- What is being asked -
Drop every picture. Return the rest of the entries exactly.

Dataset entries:
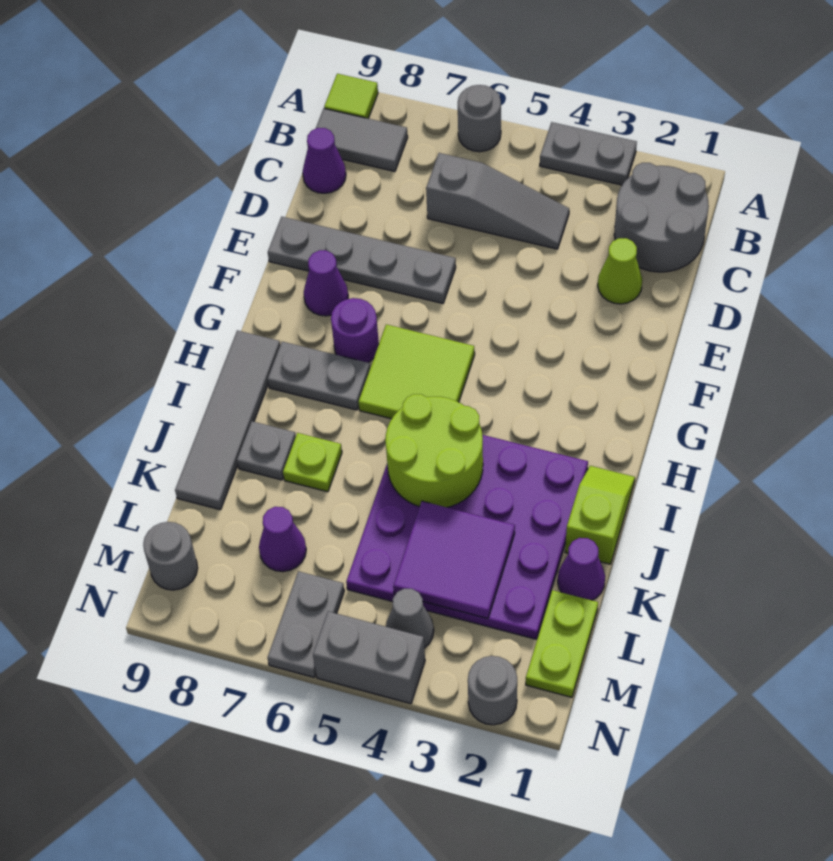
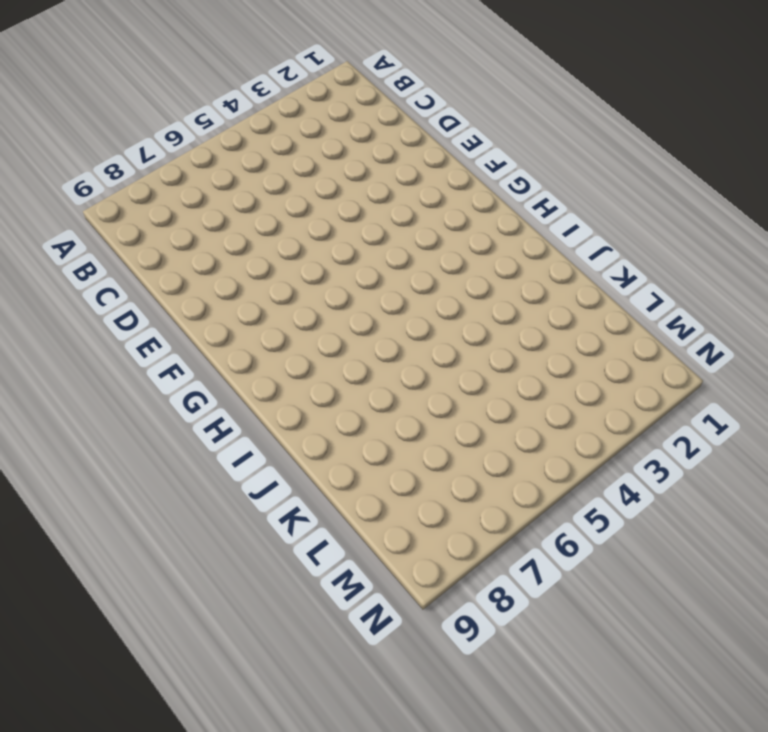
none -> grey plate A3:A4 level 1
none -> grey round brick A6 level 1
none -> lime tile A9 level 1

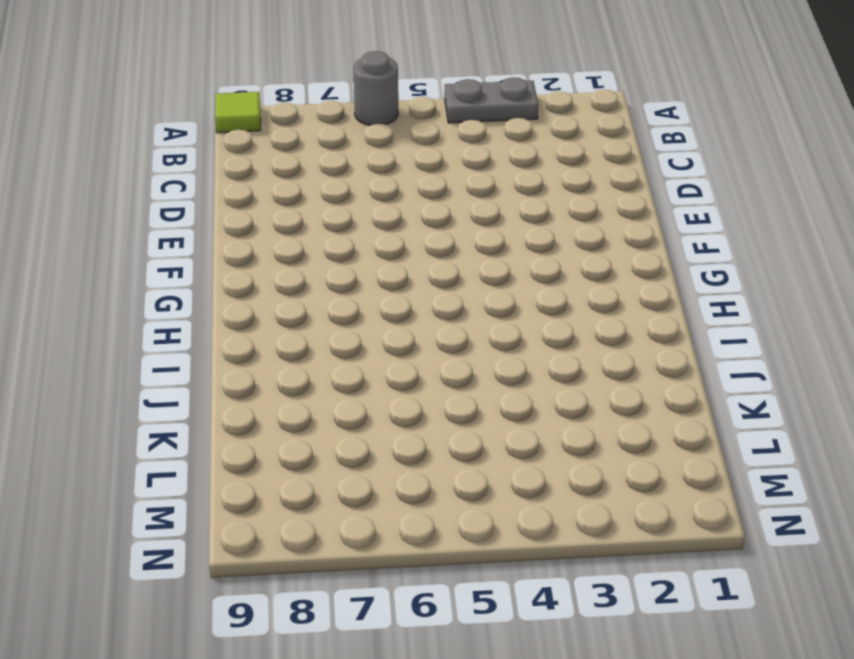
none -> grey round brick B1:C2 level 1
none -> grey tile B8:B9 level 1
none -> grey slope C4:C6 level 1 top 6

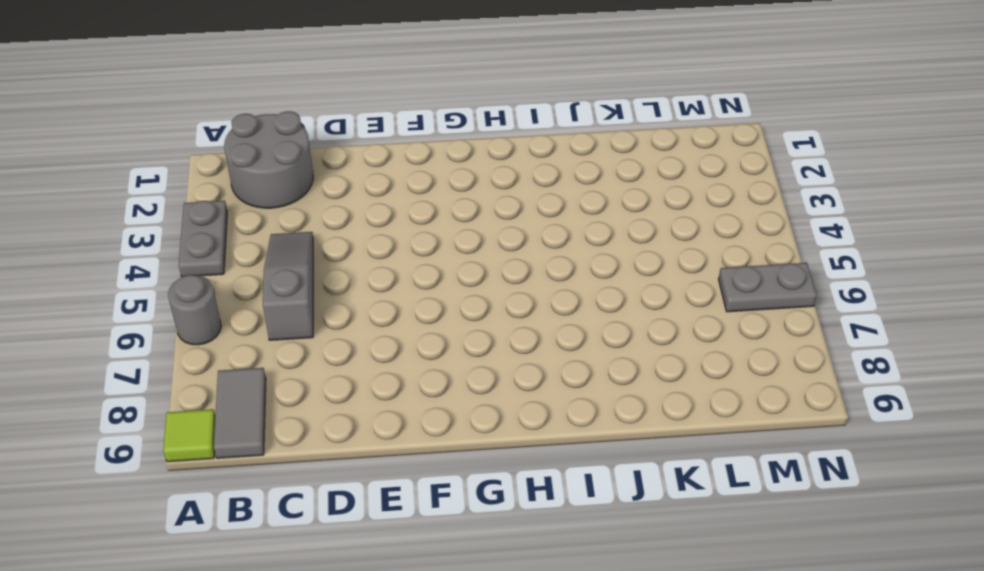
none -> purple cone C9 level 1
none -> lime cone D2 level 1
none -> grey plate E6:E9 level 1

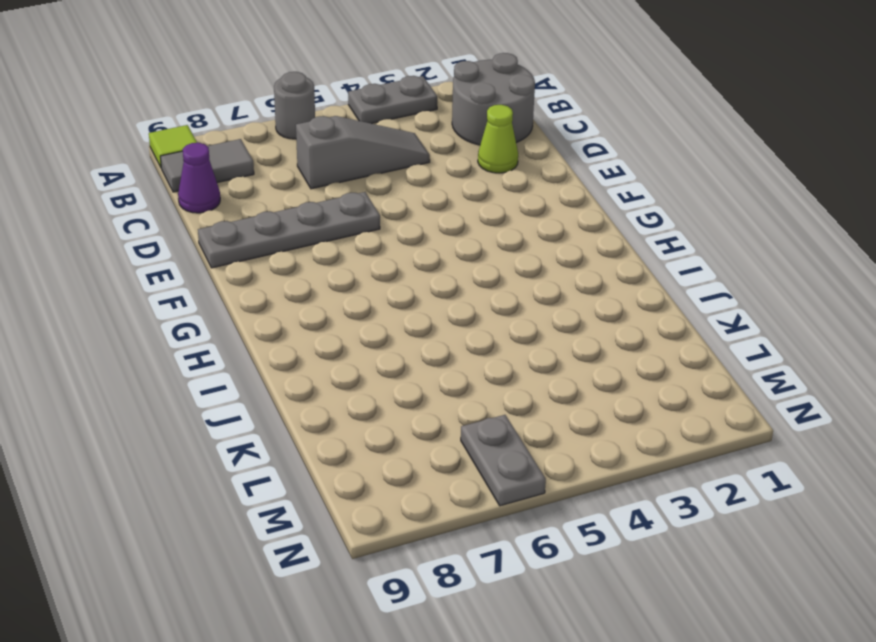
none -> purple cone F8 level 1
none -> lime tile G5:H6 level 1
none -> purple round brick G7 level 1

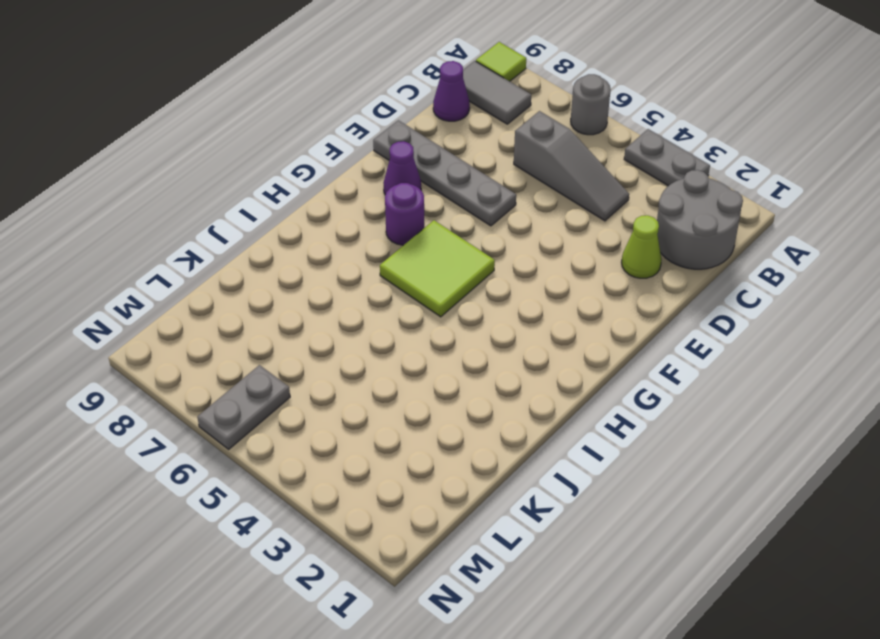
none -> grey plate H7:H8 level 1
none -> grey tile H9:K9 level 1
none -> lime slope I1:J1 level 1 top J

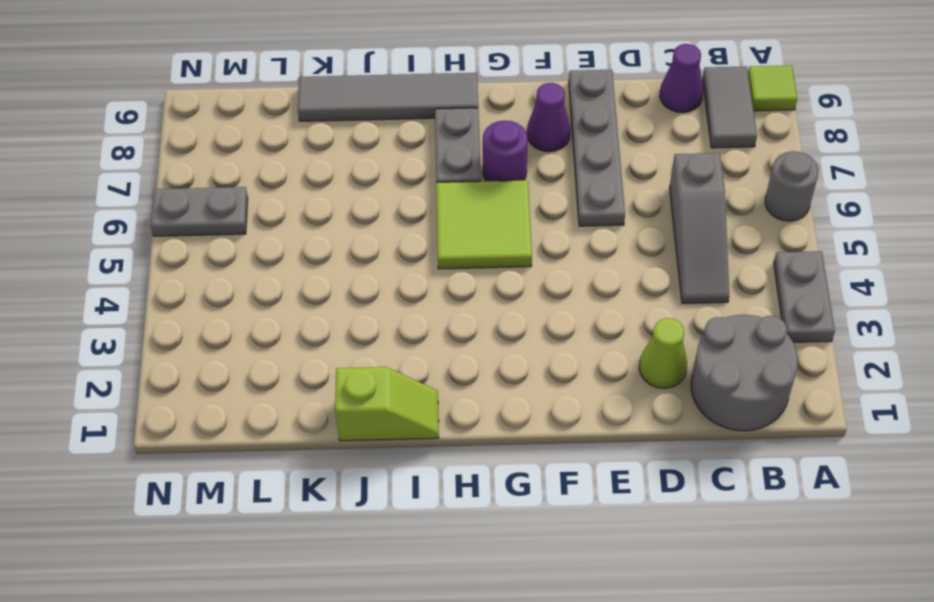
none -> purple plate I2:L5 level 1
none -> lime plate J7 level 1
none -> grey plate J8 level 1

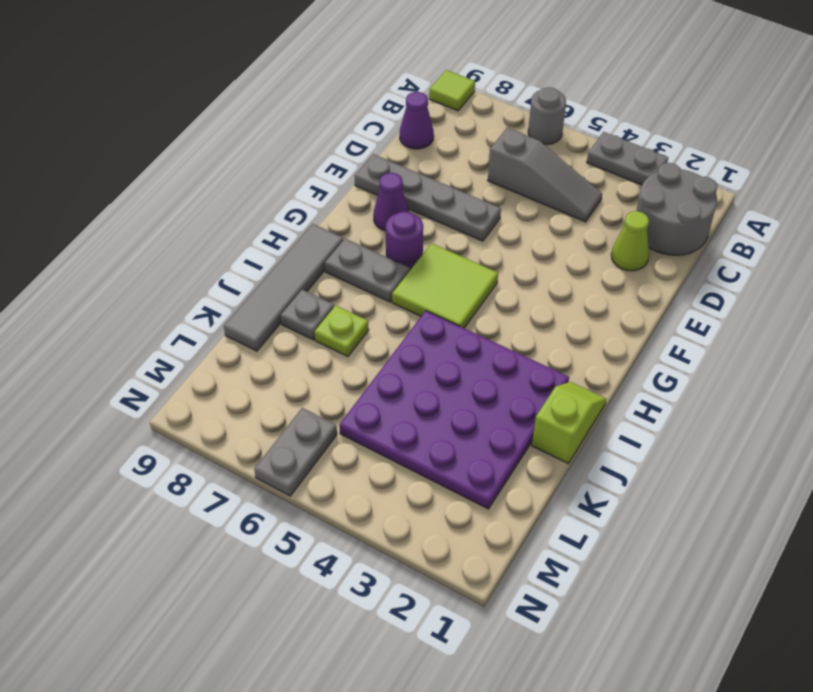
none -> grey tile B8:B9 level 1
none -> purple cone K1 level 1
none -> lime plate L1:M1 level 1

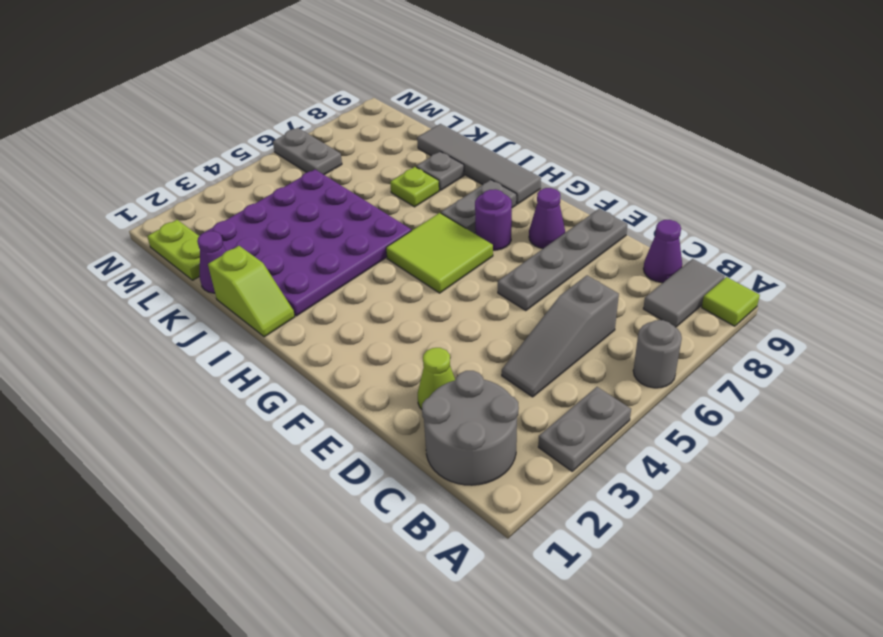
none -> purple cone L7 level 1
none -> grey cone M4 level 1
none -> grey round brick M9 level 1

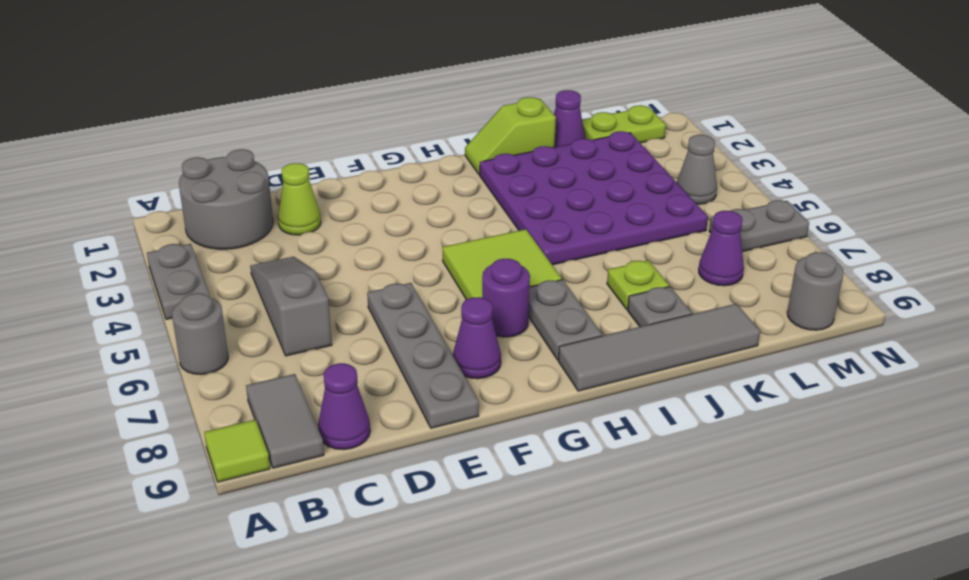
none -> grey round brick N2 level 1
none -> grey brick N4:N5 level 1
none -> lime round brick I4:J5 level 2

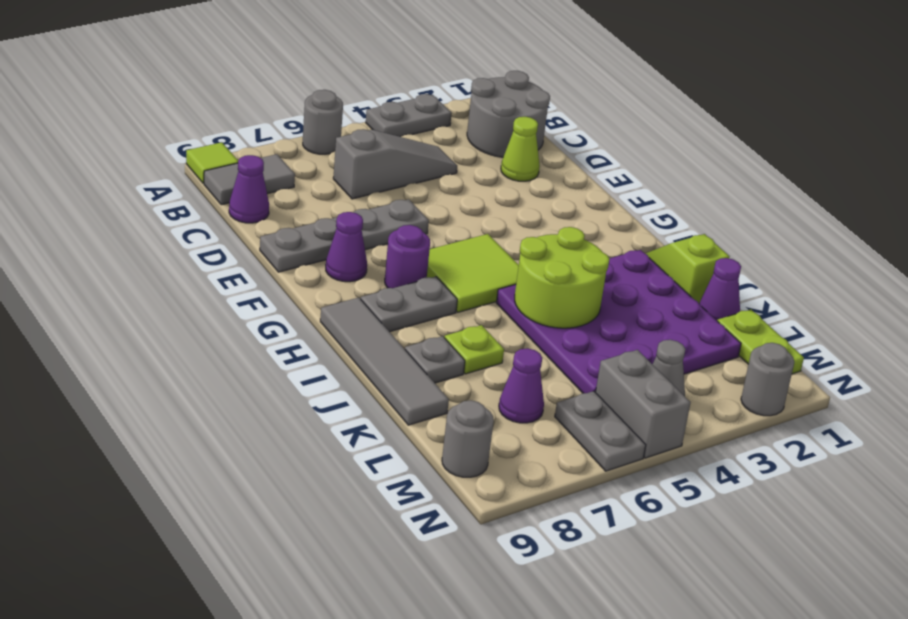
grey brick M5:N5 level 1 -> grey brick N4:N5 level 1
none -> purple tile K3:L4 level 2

- Your response -
none -> grey plate A3:A4 level 1
none -> grey round brick A6 level 1
none -> lime tile A9 level 1

none -> grey round brick B1:C2 level 1
none -> grey tile B8:B9 level 1
none -> grey slope C4:C6 level 1 top 6

none -> purple cone C9 level 1
none -> lime cone D2 level 1
none -> grey plate E6:E9 level 1

none -> purple cone F8 level 1
none -> lime tile G5:H6 level 1
none -> purple round brick G7 level 1

none -> grey plate H7:H8 level 1
none -> grey tile H9:K9 level 1
none -> lime slope I1:J1 level 1 top J

none -> purple plate I2:L5 level 1
none -> lime plate J7 level 1
none -> grey plate J8 level 1

none -> grey tile B8:B9 level 1
none -> purple cone K1 level 1
none -> lime plate L1:M1 level 1

none -> purple cone L7 level 1
none -> grey cone M4 level 1
none -> grey round brick M9 level 1

none -> grey round brick N2 level 1
none -> grey brick N4:N5 level 1
none -> lime round brick I4:J5 level 2

grey brick M5:N5 level 1 -> grey brick N4:N5 level 1
none -> purple tile K3:L4 level 2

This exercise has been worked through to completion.